**** Raw data

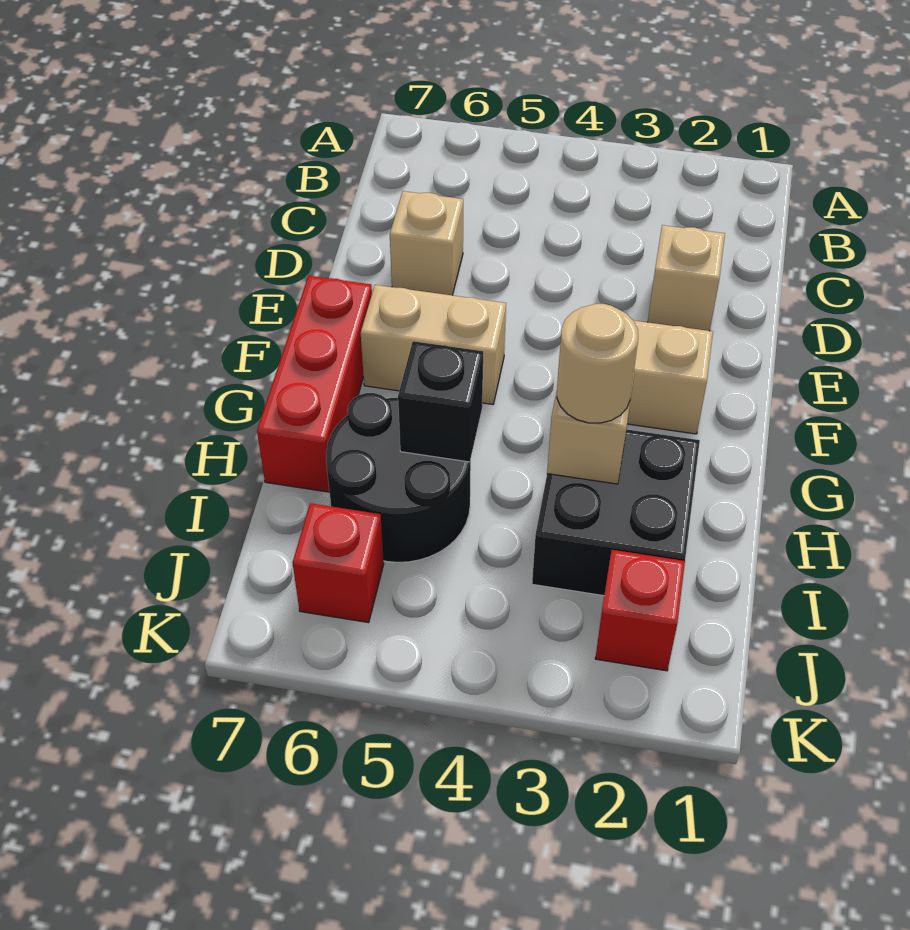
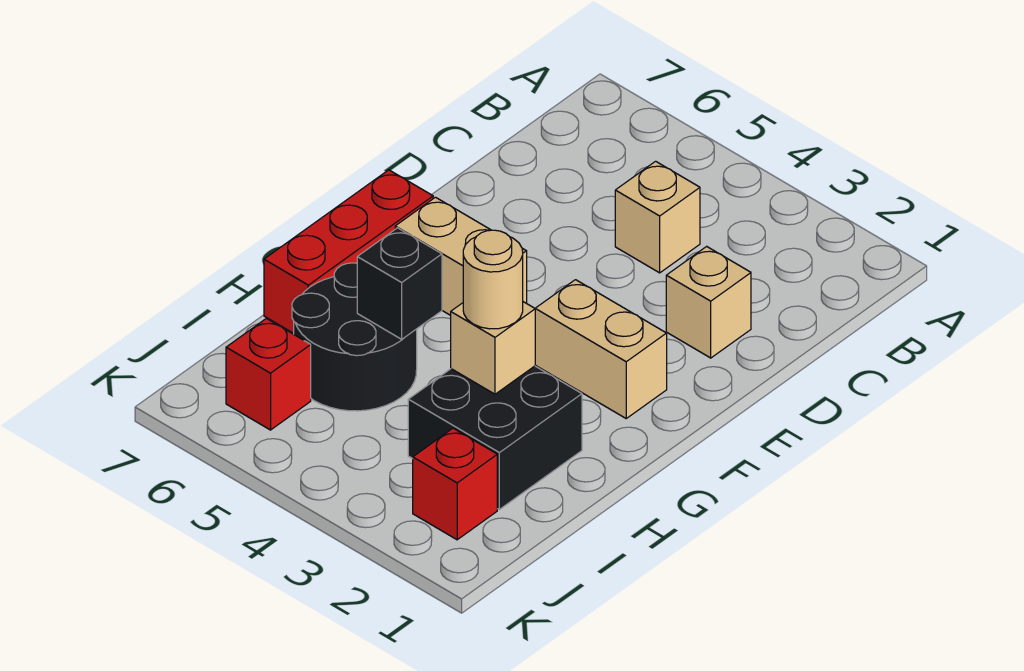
tan brick D6 level 1 -> tan brick C4 level 1

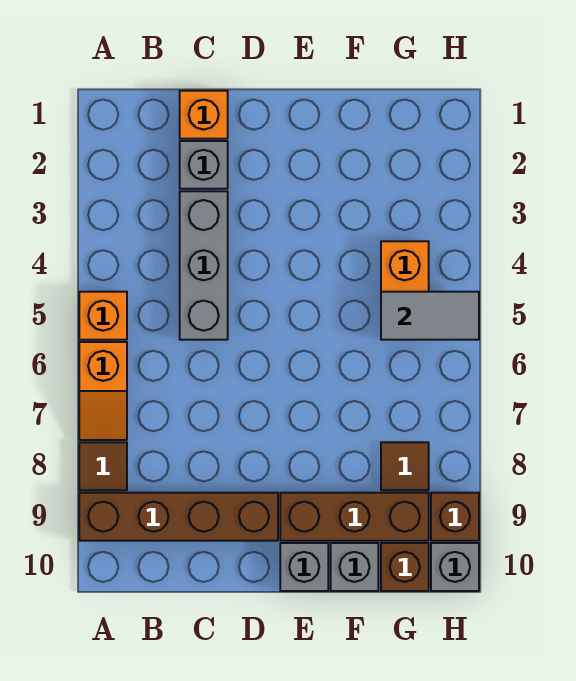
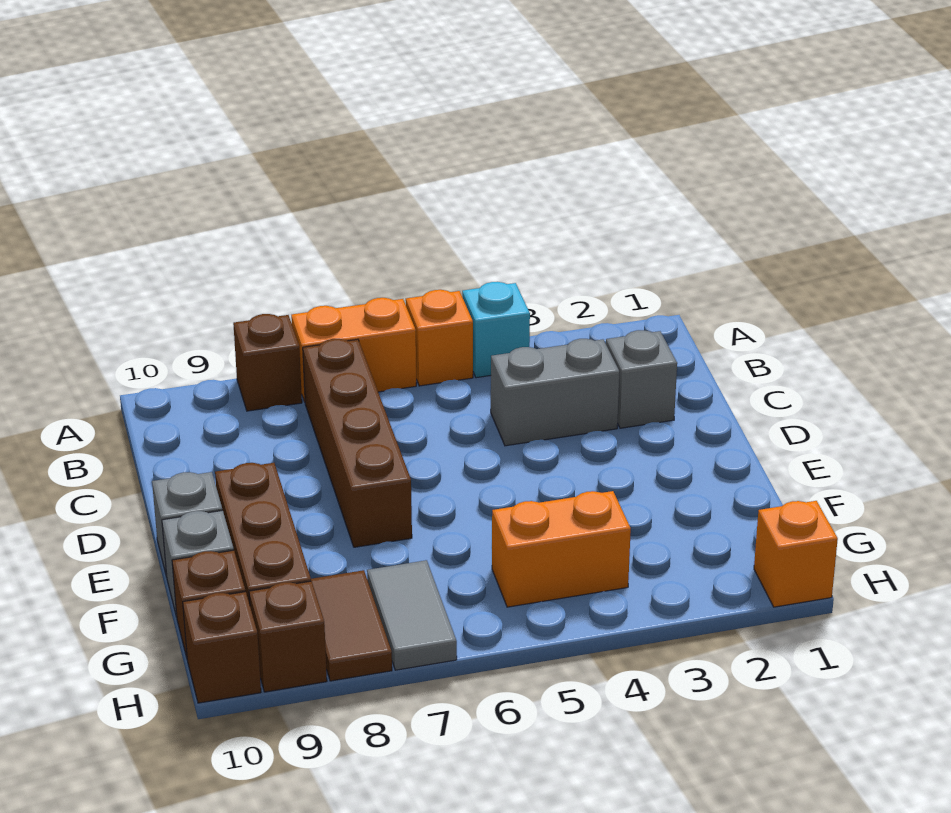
none -> cyan brick A4 level 1
orange slope A6:A7 level 1 top 6 -> orange brick A6:A7 level 1
brown tile A8 level 1 -> brown brick A8 level 1
brown brick A9:D9 level 1 -> brown brick B7:E7 level 1
orange brick C1 level 1 -> orange brick H1 level 1
grey brick C3:C5 level 1 -> grey brick C3:C4 level 1
grey tile G5:H5 level 2 -> grey tile G7:H7 level 1
brown tile G8 level 1 -> brown tile G8:H8 level 1
grey brick H10 level 1 -> brown brick H10 level 1

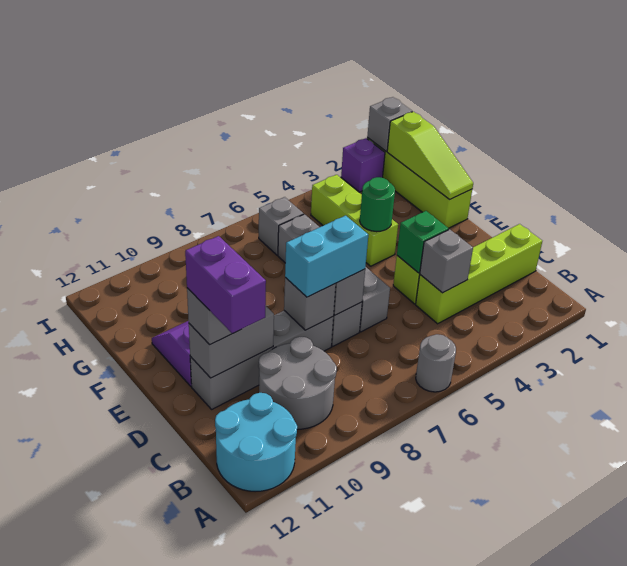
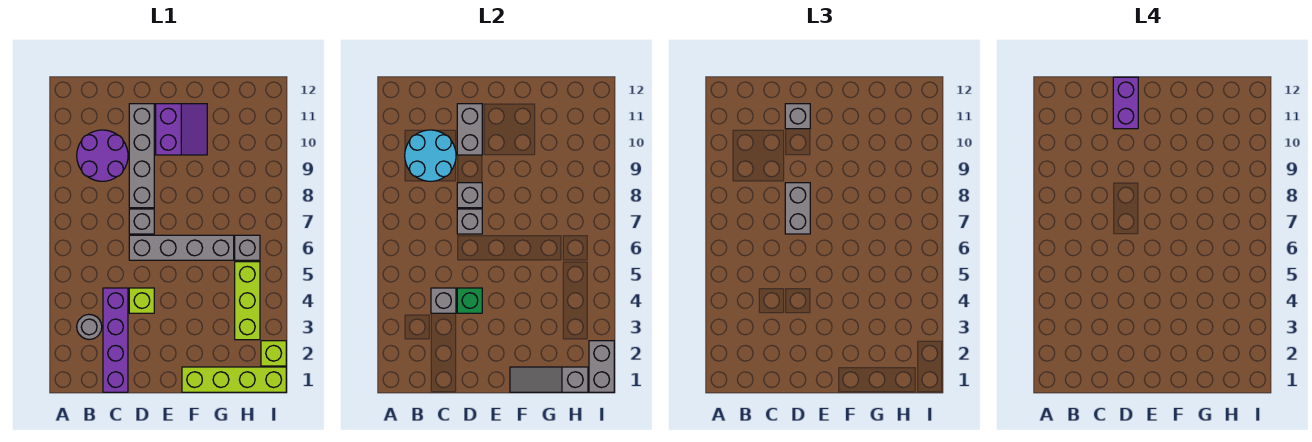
grey round brick A6 level 1 -> grey round brick B3 level 1
cyan round brick A11:B12 level 1 -> cyan round brick B9:C10 level 2
grey round brick B9:C10 level 1 -> purple round brick B9:C10 level 1
lime brick C1:C4 level 1 -> purple brick C1:C4 level 1
purple brick C11:D11 level 4 -> purple brick D11:D12 level 4
cyan brick D7:D8 level 3 -> grey brick D7:D8 level 3
lime slope F1:H1 level 2 top H -> grey slope F1:H1 level 2 top H
lime brick F4:H4 level 1 -> lime brick H3:H5 level 1
green round brick F4 level 2 -> none
grey brick I1 level 2 -> grey brick I1:I2 level 2
purple brick I2 level 1 -> lime brick I2 level 1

********

Each entry above should be written out again exactly, without its pictures.

**Written solution**
tan brick D6 level 1 -> tan brick C4 level 1

none -> cyan brick A4 level 1
orange slope A6:A7 level 1 top 6 -> orange brick A6:A7 level 1
brown tile A8 level 1 -> brown brick A8 level 1
brown brick A9:D9 level 1 -> brown brick B7:E7 level 1
orange brick C1 level 1 -> orange brick H1 level 1
grey brick C3:C5 level 1 -> grey brick C3:C4 level 1
grey tile G5:H5 level 2 -> grey tile G7:H7 level 1
brown tile G8 level 1 -> brown tile G8:H8 level 1
grey brick H10 level 1 -> brown brick H10 level 1

grey round brick A6 level 1 -> grey round brick B3 level 1
cyan round brick A11:B12 level 1 -> cyan round brick B9:C10 level 2
grey round brick B9:C10 level 1 -> purple round brick B9:C10 level 1
lime brick C1:C4 level 1 -> purple brick C1:C4 level 1
purple brick C11:D11 level 4 -> purple brick D11:D12 level 4
cyan brick D7:D8 level 3 -> grey brick D7:D8 level 3
lime slope F1:H1 level 2 top H -> grey slope F1:H1 level 2 top H
lime brick F4:H4 level 1 -> lime brick H3:H5 level 1
green round brick F4 level 2 -> none
grey brick I1 level 2 -> grey brick I1:I2 level 2
purple brick I2 level 1 -> lime brick I2 level 1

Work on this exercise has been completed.